## WHAT IS NEEDED
Leaving out every picture, quote the data below exactly as it appears.
◇ ◇ ◇
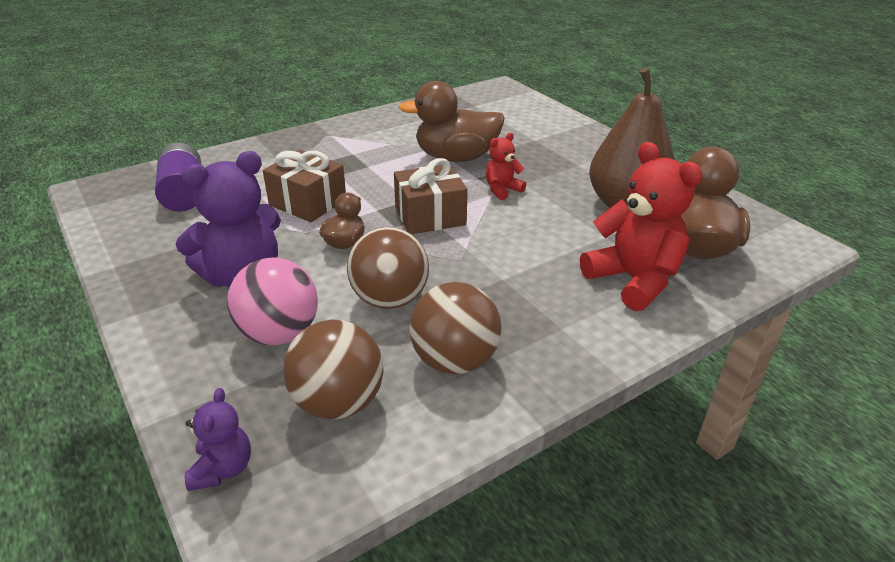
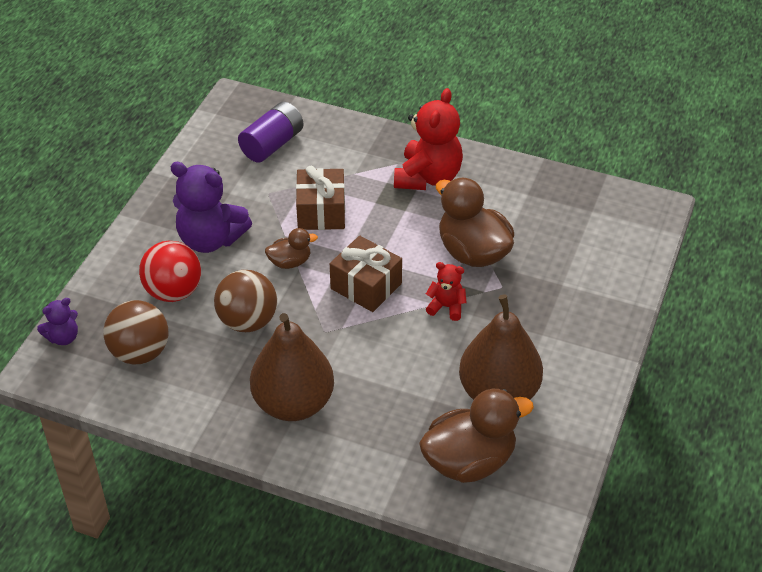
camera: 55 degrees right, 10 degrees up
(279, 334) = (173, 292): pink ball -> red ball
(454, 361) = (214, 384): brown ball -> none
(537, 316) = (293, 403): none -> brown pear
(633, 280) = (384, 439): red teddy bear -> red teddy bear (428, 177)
◇ ◇ ◇
## PROBLEM SOLUTION
camera: 55 degrees right, 10 degrees up
(279, 334) = (173, 292): pink ball -> red ball
(454, 361) = (214, 384): brown ball -> none
(537, 316) = (293, 403): none -> brown pear
(633, 280) = (384, 439): red teddy bear -> red teddy bear (428, 177)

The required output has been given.